▸ **EXERCISE GOAL**: From the entries below, copy exactly the lines from the one that contains "(466, 241) = (467, 301): red apple -> none" through the one that contains "(83, 375) = (365, 171): purple", both included, and only those.

▸ **PROVIDED RECORDS**:
· · ·
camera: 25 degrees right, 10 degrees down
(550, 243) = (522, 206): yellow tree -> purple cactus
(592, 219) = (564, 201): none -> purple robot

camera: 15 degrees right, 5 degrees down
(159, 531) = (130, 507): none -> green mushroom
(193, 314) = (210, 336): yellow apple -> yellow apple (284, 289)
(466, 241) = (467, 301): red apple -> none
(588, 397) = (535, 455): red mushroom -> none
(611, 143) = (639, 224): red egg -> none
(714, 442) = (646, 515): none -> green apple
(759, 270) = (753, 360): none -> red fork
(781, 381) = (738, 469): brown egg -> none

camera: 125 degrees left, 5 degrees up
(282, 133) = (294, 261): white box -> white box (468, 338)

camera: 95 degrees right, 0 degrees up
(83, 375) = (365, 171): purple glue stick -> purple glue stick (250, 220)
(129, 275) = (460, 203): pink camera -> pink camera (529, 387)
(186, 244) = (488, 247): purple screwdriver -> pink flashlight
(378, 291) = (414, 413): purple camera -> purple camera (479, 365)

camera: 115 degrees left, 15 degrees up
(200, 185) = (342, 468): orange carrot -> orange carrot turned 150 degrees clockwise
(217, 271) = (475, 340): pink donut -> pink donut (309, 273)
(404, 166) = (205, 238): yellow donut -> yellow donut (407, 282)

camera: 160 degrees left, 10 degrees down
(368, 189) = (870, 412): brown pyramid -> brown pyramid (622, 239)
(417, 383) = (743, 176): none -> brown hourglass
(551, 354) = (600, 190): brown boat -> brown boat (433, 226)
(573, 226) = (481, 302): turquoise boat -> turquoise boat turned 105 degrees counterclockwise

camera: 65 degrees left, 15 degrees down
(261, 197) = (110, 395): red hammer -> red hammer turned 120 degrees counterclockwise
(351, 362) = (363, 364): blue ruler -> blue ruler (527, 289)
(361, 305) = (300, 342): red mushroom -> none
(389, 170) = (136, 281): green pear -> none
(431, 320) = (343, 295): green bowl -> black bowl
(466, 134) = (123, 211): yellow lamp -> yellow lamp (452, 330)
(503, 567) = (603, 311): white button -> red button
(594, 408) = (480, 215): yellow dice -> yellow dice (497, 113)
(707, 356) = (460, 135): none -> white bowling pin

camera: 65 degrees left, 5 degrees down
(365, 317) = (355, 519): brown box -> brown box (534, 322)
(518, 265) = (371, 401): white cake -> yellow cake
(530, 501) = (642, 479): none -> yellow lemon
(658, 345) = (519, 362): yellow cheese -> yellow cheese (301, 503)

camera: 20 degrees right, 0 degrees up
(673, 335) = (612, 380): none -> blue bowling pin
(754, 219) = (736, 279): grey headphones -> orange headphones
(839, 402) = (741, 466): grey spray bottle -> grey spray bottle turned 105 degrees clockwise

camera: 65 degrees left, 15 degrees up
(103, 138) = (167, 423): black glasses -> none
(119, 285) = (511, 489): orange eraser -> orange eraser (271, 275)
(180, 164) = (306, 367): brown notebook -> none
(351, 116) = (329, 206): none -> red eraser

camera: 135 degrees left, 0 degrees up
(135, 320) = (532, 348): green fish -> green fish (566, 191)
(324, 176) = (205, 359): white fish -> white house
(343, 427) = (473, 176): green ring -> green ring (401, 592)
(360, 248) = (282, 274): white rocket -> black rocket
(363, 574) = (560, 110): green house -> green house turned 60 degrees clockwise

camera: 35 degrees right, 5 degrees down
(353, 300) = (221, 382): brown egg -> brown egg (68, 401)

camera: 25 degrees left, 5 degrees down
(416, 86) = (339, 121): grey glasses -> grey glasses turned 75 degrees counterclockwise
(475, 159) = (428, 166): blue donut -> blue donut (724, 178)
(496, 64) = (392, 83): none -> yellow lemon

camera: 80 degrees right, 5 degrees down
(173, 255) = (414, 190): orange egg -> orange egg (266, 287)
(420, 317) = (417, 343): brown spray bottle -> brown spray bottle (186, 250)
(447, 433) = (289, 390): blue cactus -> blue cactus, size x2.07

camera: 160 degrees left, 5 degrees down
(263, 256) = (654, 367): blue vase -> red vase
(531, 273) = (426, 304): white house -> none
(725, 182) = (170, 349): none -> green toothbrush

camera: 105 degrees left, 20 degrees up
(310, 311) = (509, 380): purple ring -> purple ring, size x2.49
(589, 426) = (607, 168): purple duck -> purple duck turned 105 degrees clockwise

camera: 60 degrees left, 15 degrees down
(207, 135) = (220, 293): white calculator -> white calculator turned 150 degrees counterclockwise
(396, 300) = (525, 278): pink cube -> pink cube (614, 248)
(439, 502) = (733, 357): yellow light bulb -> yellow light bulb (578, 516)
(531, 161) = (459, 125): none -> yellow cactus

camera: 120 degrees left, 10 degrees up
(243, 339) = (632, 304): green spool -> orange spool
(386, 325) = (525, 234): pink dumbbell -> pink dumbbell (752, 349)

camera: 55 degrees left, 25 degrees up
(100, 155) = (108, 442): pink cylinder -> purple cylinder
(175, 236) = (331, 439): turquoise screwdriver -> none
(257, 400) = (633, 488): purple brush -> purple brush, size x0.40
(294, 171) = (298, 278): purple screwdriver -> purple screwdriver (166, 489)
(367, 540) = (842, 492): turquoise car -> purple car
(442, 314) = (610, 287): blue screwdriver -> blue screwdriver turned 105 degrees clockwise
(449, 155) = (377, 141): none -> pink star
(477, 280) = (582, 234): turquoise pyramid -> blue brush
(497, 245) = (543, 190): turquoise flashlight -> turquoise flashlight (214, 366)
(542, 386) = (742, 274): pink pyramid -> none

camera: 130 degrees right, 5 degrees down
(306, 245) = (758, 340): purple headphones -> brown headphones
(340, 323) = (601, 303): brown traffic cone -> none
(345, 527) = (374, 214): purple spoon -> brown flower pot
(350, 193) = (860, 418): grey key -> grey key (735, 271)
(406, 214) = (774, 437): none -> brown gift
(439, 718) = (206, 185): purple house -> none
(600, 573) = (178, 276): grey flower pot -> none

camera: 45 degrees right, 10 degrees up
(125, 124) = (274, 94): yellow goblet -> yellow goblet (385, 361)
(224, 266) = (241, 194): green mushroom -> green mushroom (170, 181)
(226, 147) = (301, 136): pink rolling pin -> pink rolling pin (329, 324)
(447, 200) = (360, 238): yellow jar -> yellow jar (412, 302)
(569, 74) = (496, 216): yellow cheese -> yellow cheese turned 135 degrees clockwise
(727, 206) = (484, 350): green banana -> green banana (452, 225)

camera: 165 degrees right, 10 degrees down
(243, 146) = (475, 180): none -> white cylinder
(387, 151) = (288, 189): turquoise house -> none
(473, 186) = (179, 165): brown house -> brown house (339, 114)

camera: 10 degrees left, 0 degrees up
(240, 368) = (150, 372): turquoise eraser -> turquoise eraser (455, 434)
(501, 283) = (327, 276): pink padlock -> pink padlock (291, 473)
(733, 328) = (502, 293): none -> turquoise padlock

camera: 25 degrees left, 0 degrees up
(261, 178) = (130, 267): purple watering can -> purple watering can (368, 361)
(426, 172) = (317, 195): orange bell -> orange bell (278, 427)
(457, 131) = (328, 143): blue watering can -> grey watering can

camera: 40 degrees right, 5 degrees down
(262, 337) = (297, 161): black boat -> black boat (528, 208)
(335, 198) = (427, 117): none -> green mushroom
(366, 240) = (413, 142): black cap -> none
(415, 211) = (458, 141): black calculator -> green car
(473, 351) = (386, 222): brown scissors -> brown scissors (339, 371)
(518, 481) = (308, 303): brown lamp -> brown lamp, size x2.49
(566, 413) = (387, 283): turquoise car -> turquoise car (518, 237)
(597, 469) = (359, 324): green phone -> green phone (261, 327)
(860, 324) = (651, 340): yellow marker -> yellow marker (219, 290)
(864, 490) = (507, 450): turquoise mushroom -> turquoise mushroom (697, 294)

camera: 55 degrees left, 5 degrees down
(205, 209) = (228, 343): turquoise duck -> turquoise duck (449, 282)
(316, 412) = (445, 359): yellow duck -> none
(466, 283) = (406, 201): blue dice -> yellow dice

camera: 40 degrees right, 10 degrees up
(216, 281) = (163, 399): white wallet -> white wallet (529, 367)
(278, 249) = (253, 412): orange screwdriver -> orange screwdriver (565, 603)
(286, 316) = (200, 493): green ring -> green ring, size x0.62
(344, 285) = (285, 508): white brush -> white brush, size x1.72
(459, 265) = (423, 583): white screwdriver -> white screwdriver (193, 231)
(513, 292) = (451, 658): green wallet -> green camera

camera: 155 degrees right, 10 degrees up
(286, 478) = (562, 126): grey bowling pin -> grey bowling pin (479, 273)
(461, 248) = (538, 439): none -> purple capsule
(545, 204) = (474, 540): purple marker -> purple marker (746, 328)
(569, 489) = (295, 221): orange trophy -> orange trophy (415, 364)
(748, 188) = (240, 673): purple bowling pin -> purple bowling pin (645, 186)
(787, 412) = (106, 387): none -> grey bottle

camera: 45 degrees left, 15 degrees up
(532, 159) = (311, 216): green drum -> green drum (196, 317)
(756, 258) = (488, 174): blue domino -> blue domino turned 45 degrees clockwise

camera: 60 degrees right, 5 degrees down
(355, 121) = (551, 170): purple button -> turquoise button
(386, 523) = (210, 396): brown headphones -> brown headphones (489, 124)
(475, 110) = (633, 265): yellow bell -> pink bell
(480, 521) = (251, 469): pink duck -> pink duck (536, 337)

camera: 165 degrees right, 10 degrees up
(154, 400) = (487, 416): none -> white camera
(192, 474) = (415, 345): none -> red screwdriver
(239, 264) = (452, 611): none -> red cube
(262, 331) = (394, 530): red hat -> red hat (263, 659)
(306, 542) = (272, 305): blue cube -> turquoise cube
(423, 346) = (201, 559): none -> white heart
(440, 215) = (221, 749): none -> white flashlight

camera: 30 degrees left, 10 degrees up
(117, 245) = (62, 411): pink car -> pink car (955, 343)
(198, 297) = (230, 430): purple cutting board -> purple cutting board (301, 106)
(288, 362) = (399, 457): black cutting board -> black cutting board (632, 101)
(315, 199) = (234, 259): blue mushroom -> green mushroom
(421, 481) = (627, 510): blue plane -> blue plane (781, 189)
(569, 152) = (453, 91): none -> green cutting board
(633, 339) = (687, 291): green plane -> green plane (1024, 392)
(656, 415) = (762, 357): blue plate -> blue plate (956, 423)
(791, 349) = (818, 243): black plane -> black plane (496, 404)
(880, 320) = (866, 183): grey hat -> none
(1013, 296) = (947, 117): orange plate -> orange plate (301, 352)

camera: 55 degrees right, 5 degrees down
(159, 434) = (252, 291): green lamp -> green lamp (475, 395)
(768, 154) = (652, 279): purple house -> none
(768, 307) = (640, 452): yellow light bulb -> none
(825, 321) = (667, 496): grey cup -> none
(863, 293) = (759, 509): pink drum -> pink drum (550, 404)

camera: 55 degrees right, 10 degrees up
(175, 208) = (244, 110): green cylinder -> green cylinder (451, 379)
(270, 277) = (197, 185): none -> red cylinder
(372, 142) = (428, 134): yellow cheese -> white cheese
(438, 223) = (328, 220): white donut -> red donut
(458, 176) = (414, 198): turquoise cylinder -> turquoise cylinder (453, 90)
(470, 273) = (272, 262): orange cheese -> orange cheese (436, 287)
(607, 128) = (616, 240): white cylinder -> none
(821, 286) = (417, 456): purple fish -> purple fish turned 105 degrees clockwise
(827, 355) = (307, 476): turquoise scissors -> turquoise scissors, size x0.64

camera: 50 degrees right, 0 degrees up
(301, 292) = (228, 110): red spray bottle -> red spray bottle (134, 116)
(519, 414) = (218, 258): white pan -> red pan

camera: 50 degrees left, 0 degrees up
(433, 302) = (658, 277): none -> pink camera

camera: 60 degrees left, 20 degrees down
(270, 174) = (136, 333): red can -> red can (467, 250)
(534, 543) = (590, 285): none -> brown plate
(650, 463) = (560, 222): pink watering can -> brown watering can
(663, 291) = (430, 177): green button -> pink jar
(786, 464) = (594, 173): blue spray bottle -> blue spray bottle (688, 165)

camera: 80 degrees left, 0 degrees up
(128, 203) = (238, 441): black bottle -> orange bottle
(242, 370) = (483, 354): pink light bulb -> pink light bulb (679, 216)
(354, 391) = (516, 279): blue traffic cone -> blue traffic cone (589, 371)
· · ·
▸ **EXERCISE RESPONSE**:
(466, 241) = (467, 301): red apple -> none
(588, 397) = (535, 455): red mushroom -> none
(611, 143) = (639, 224): red egg -> none
(714, 442) = (646, 515): none -> green apple
(759, 270) = (753, 360): none -> red fork
(781, 381) = (738, 469): brown egg -> none

camera: 125 degrees left, 5 degrees up
(282, 133) = (294, 261): white box -> white box (468, 338)

camera: 95 degrees right, 0 degrees up
(83, 375) = (365, 171): purple glue stick -> purple glue stick (250, 220)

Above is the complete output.